An exact copy of the lines from the top of the data through the line with "[455, 144, 509, 196] (first image)" is what you should give, with no pictures in it.

- **Source data**:
----

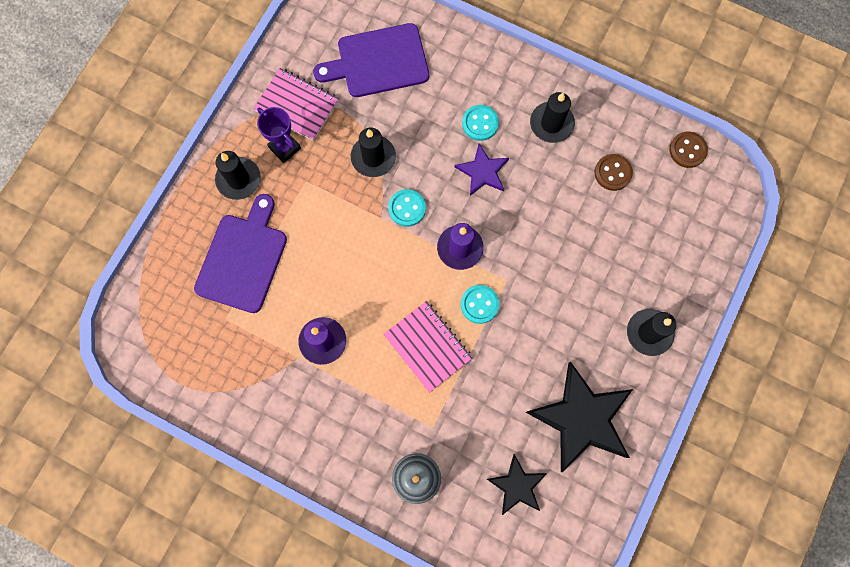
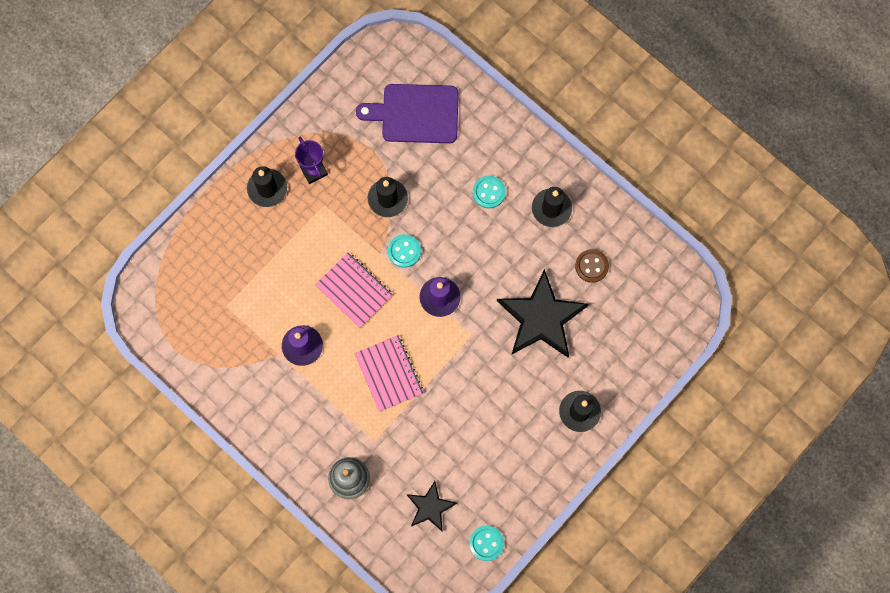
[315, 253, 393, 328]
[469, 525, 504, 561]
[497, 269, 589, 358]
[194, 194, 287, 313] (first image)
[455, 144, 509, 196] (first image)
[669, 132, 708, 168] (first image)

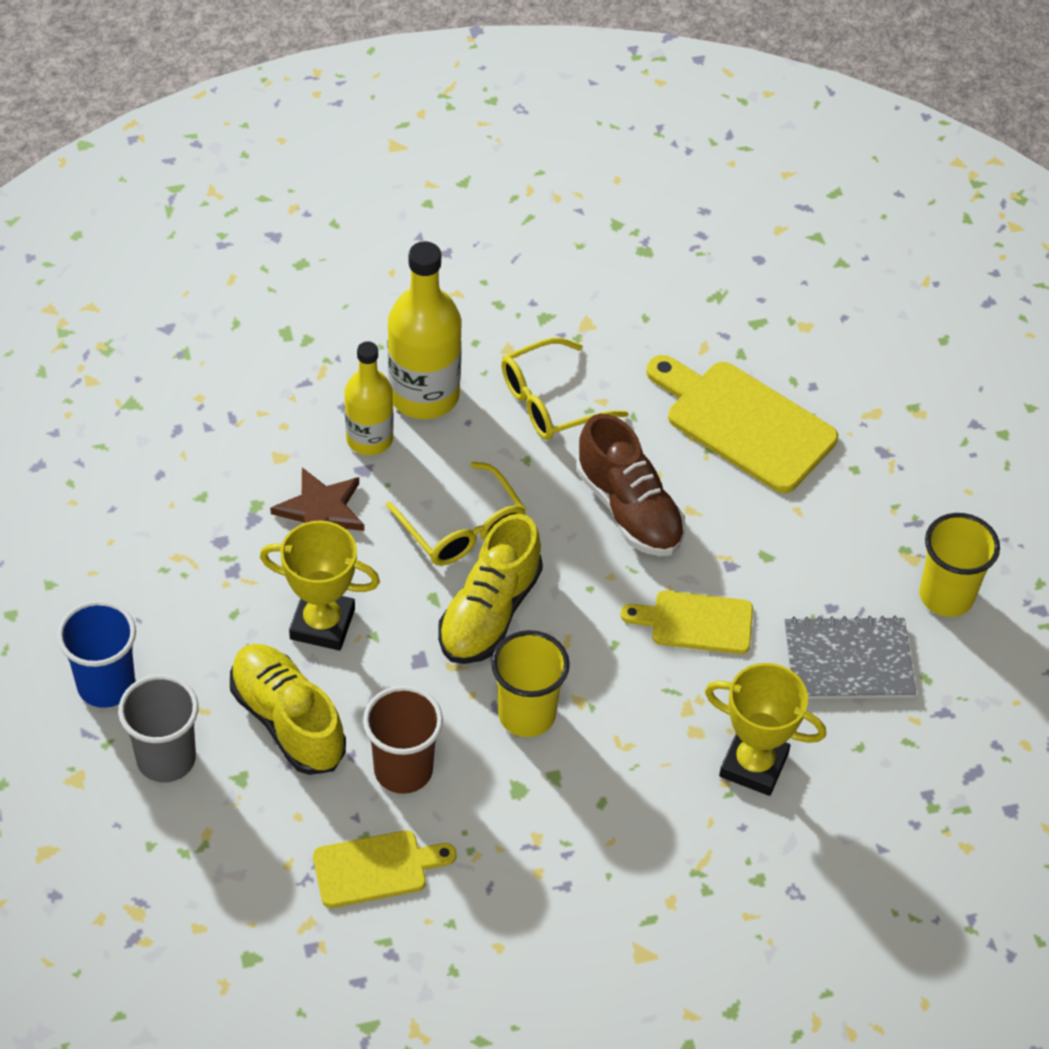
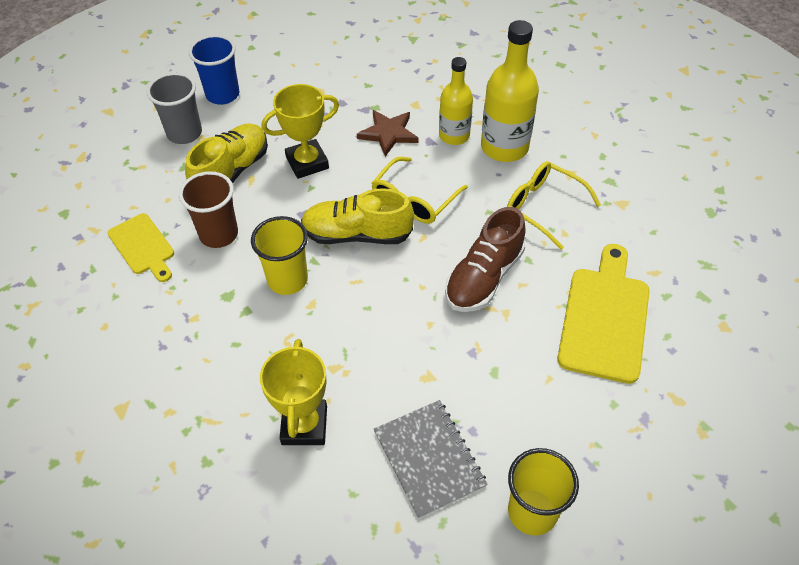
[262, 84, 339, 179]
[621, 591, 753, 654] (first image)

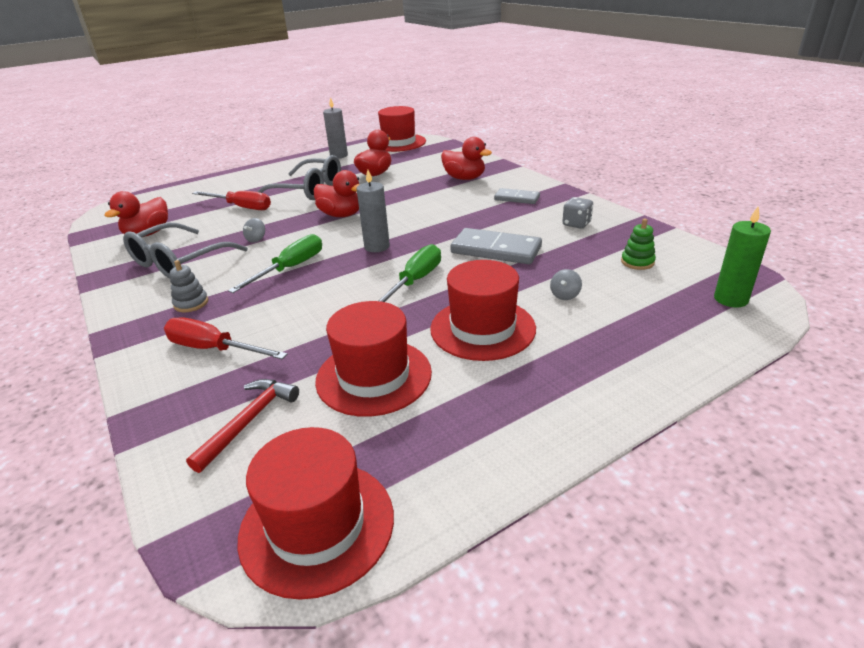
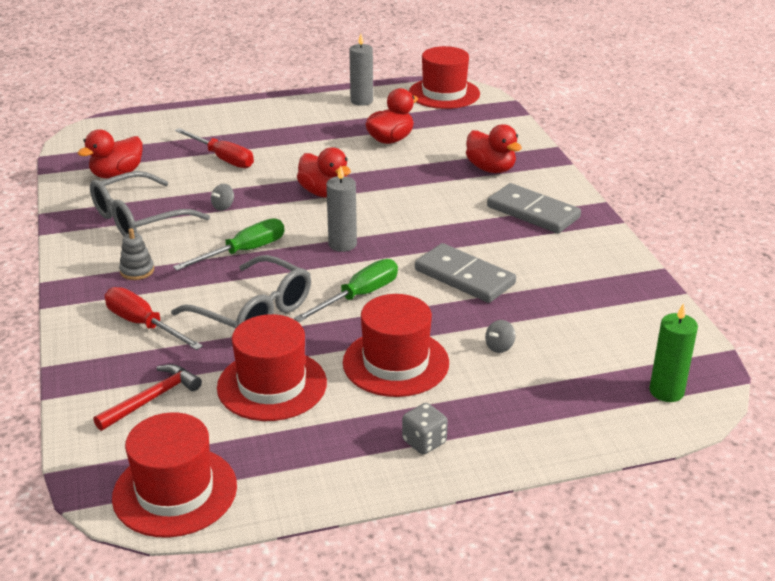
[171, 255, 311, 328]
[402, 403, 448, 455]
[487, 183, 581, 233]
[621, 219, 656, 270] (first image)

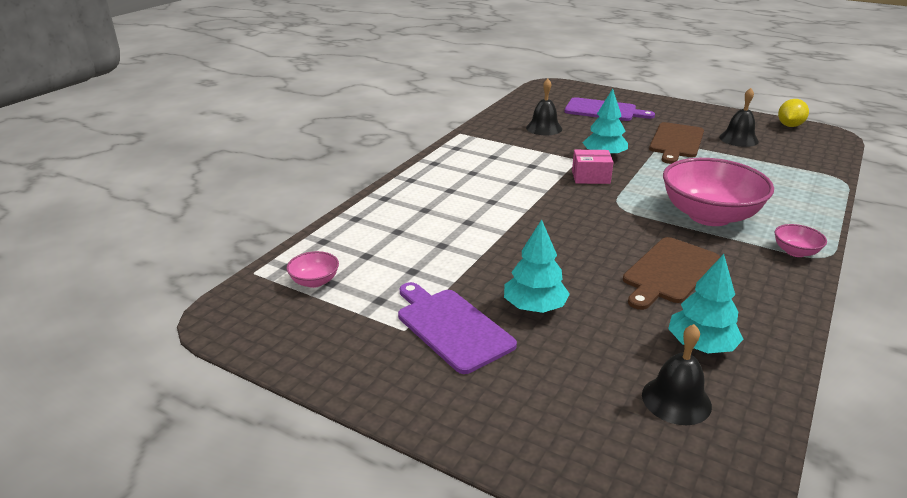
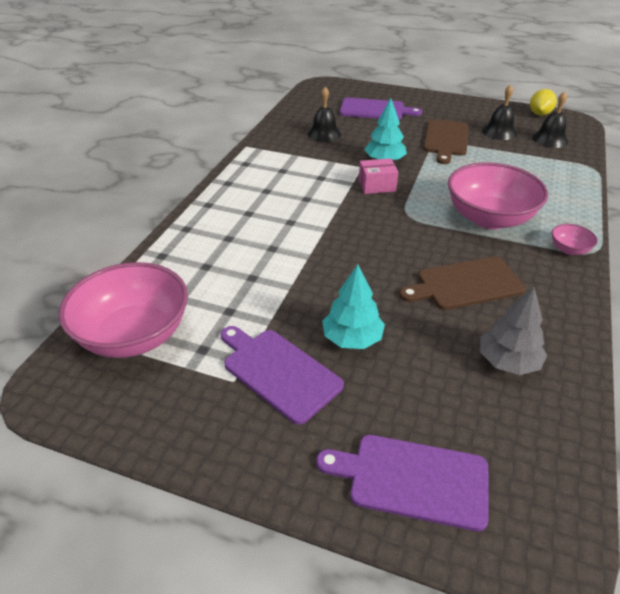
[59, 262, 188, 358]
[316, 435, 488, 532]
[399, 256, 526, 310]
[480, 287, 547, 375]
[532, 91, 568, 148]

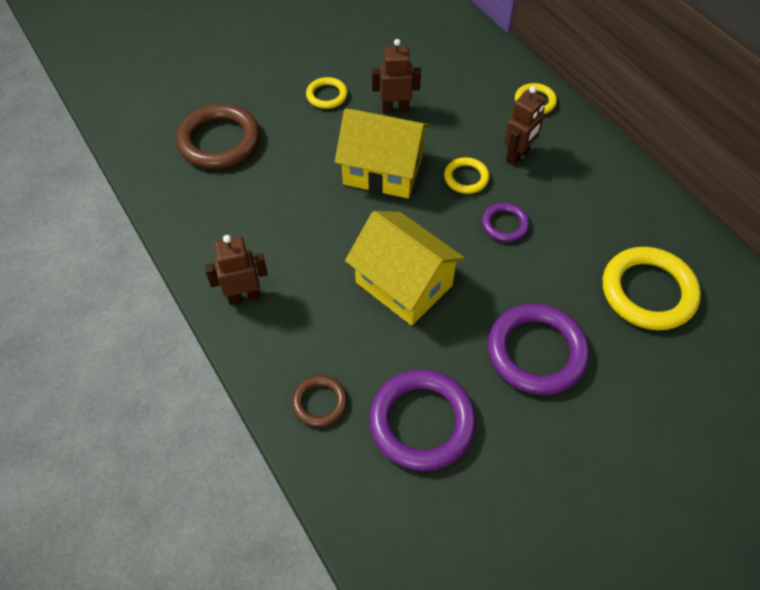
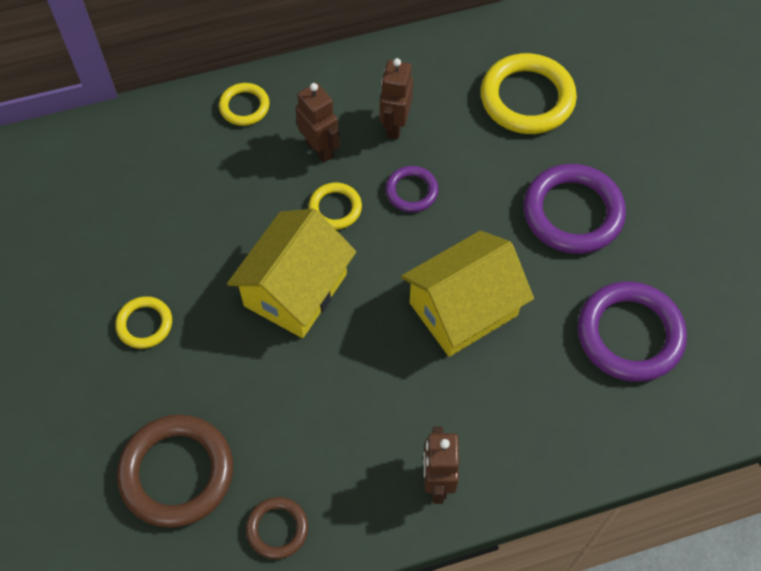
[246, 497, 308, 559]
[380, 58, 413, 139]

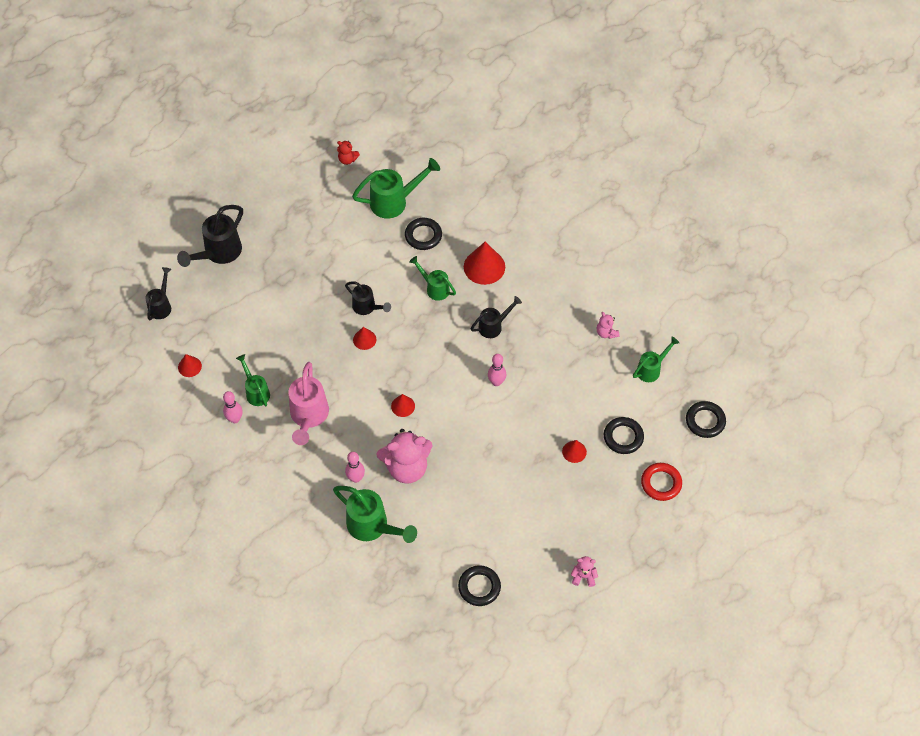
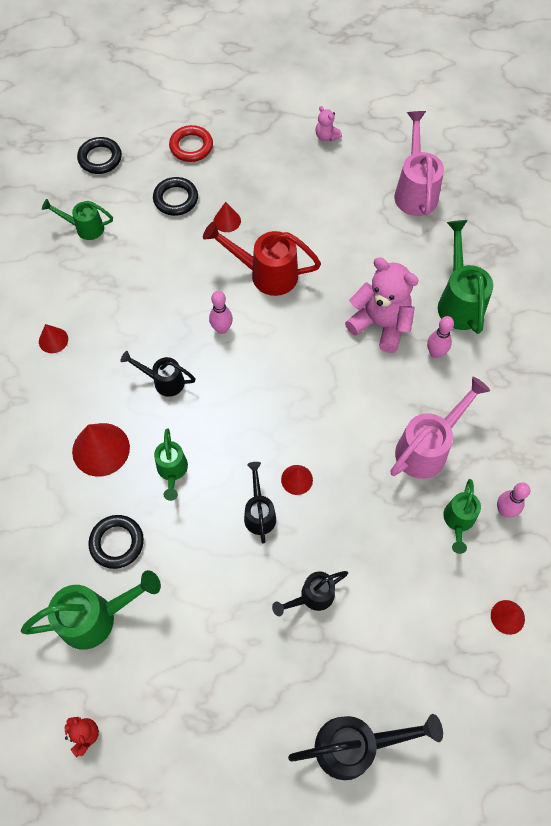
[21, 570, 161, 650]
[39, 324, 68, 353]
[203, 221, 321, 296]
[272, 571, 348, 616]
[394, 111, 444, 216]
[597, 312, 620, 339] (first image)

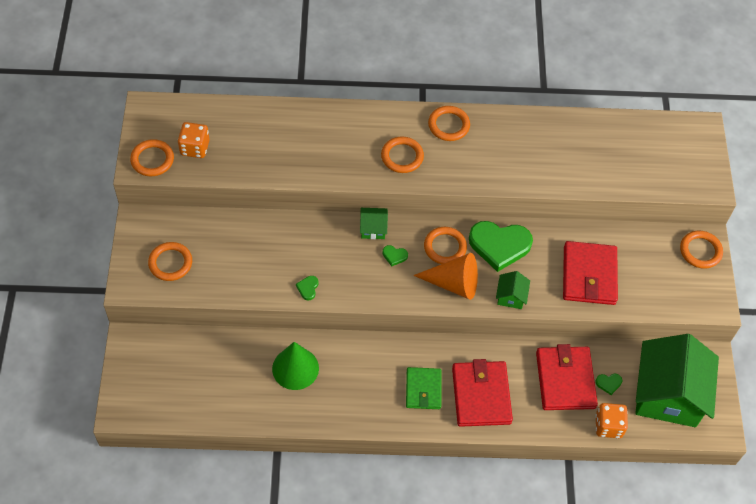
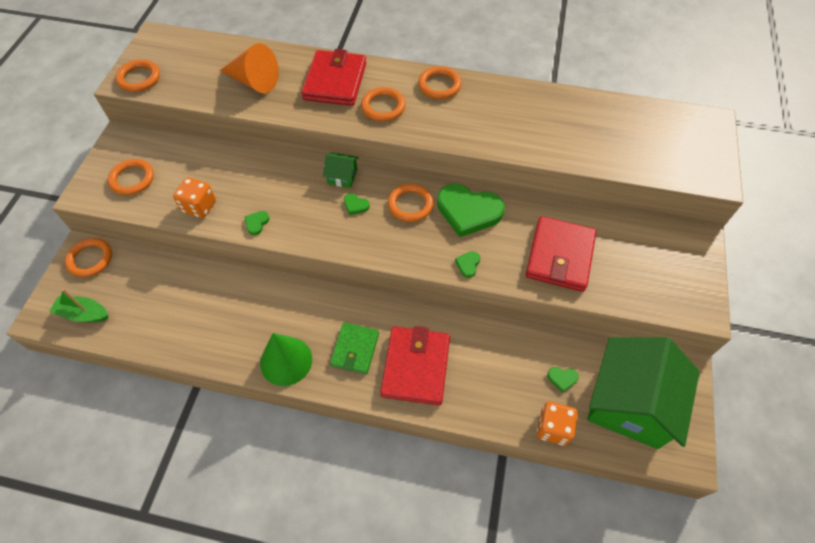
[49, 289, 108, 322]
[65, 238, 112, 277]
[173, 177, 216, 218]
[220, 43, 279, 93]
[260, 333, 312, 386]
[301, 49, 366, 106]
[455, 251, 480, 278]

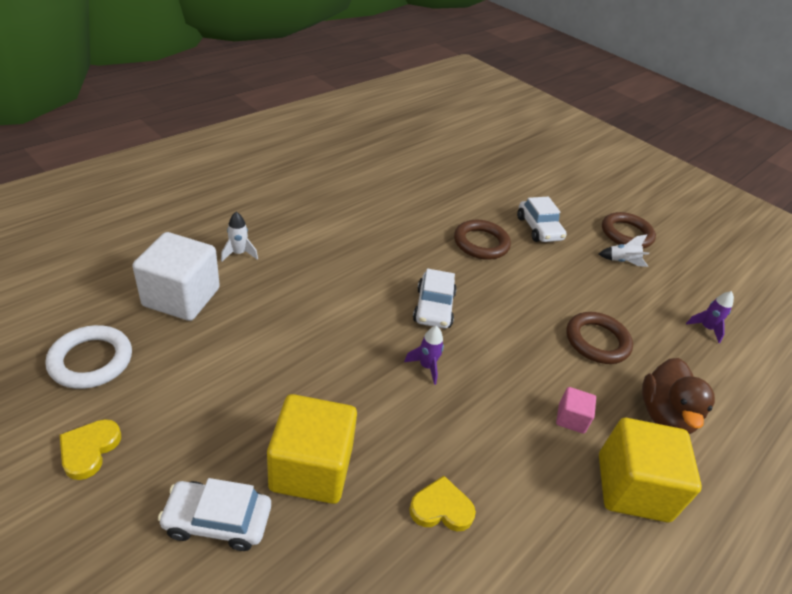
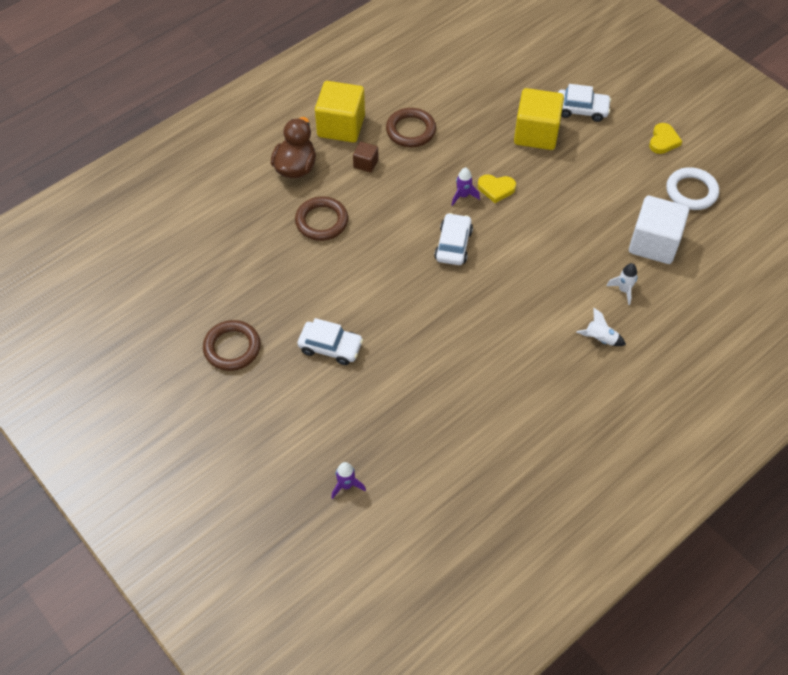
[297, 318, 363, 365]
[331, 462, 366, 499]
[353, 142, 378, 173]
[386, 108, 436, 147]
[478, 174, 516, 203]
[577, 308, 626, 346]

----

- **Task response**:
[315, 253, 393, 328]
[469, 525, 504, 561]
[497, 269, 589, 358]
[194, 194, 287, 313] (first image)
[455, 144, 509, 196] (first image)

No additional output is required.